**Assignment:**
From the records below, transcribe only the lines running from the one with "R10: 4.7k (GND, VA) -> 4.7k (GND, VP)" through the one with "R6: 1.8k (W6, W15) -> 1.8k (W14, W15)". Keep both of those end lines.

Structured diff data
══════════════════════════════
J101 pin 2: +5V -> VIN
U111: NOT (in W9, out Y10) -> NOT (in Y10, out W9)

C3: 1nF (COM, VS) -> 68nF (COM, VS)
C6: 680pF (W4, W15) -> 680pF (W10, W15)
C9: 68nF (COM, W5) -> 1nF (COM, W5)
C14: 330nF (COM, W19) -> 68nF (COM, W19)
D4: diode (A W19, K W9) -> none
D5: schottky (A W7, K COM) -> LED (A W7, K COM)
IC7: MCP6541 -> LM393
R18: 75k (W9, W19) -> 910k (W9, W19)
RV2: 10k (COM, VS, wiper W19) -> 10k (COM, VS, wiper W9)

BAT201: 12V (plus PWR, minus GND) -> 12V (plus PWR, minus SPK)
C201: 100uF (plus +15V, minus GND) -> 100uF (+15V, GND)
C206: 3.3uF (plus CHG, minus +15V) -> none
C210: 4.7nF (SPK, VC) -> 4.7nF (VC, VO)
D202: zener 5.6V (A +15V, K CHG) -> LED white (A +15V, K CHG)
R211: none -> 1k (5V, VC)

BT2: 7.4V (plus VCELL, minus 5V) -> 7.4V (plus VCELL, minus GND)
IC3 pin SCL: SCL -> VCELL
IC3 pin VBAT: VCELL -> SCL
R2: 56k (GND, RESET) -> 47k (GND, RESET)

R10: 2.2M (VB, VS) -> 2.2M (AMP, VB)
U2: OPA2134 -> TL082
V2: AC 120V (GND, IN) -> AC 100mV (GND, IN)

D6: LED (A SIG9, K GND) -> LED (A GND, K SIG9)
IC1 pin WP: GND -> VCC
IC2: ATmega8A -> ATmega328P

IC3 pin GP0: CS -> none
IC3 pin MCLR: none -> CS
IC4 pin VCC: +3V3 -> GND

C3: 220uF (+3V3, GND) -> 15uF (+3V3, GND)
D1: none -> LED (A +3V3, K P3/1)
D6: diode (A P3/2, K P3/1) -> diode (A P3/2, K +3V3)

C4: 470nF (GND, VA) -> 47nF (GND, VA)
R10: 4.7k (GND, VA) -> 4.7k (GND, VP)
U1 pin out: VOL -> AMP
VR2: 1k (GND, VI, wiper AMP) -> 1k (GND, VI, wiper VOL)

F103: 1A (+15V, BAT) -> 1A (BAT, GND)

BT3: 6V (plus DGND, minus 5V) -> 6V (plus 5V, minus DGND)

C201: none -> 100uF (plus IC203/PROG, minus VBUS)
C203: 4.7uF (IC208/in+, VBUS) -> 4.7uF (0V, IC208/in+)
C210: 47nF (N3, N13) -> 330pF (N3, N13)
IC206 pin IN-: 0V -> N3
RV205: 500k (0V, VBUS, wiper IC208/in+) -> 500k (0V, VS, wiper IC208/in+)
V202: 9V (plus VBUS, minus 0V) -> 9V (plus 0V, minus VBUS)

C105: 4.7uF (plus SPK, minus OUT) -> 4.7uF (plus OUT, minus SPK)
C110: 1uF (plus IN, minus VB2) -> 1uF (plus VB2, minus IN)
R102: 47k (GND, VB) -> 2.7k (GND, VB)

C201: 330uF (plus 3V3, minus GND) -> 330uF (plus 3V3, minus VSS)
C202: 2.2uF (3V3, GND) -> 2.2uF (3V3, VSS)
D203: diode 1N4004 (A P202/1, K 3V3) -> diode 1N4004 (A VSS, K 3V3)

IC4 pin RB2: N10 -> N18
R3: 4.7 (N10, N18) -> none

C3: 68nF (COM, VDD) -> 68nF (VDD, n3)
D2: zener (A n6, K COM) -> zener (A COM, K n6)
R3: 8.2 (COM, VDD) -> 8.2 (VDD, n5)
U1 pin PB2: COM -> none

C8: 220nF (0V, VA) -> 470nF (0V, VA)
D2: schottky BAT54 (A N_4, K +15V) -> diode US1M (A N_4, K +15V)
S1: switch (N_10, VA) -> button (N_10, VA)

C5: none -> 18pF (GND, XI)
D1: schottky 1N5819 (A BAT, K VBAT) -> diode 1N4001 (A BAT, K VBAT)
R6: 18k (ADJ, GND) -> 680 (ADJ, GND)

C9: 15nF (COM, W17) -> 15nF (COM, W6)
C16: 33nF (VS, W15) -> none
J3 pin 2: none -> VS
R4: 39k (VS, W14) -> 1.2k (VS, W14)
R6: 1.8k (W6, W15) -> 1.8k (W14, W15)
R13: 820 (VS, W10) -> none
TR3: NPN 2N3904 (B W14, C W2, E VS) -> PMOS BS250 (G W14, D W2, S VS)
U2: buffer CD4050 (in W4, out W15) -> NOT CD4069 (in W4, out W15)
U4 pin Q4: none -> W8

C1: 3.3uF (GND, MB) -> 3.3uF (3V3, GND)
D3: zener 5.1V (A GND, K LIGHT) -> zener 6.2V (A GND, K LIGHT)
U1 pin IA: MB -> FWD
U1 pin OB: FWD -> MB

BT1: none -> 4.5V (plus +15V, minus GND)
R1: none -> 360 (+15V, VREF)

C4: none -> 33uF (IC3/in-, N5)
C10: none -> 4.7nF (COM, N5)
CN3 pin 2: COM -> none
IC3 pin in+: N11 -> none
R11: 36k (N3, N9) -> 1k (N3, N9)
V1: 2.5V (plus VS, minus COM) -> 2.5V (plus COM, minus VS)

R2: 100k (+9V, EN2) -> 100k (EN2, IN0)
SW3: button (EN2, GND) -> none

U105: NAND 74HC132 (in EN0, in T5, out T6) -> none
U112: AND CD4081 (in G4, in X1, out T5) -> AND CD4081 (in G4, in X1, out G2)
══════════════════════════════
**Solution to the exercise:**
R10: 4.7k (GND, VA) -> 4.7k (GND, VP)
U1 pin out: VOL -> AMP
VR2: 1k (GND, VI, wiper AMP) -> 1k (GND, VI, wiper VOL)

F103: 1A (+15V, BAT) -> 1A (BAT, GND)

BT3: 6V (plus DGND, minus 5V) -> 6V (plus 5V, minus DGND)

C201: none -> 100uF (plus IC203/PROG, minus VBUS)
C203: 4.7uF (IC208/in+, VBUS) -> 4.7uF (0V, IC208/in+)
C210: 47nF (N3, N13) -> 330pF (N3, N13)
IC206 pin IN-: 0V -> N3
RV205: 500k (0V, VBUS, wiper IC208/in+) -> 500k (0V, VS, wiper IC208/in+)
V202: 9V (plus VBUS, minus 0V) -> 9V (plus 0V, minus VBUS)

C105: 4.7uF (plus SPK, minus OUT) -> 4.7uF (plus OUT, minus SPK)
C110: 1uF (plus IN, minus VB2) -> 1uF (plus VB2, minus IN)
R102: 47k (GND, VB) -> 2.7k (GND, VB)

C201: 330uF (plus 3V3, minus GND) -> 330uF (plus 3V3, minus VSS)
C202: 2.2uF (3V3, GND) -> 2.2uF (3V3, VSS)
D203: diode 1N4004 (A P202/1, K 3V3) -> diode 1N4004 (A VSS, K 3V3)

IC4 pin RB2: N10 -> N18
R3: 4.7 (N10, N18) -> none

C3: 68nF (COM, VDD) -> 68nF (VDD, n3)
D2: zener (A n6, K COM) -> zener (A COM, K n6)
R3: 8.2 (COM, VDD) -> 8.2 (VDD, n5)
U1 pin PB2: COM -> none

C8: 220nF (0V, VA) -> 470nF (0V, VA)
D2: schottky BAT54 (A N_4, K +15V) -> diode US1M (A N_4, K +15V)
S1: switch (N_10, VA) -> button (N_10, VA)

C5: none -> 18pF (GND, XI)
D1: schottky 1N5819 (A BAT, K VBAT) -> diode 1N4001 (A BAT, K VBAT)
R6: 18k (ADJ, GND) -> 680 (ADJ, GND)

C9: 15nF (COM, W17) -> 15nF (COM, W6)
C16: 33nF (VS, W15) -> none
J3 pin 2: none -> VS
R4: 39k (VS, W14) -> 1.2k (VS, W14)
R6: 1.8k (W6, W15) -> 1.8k (W14, W15)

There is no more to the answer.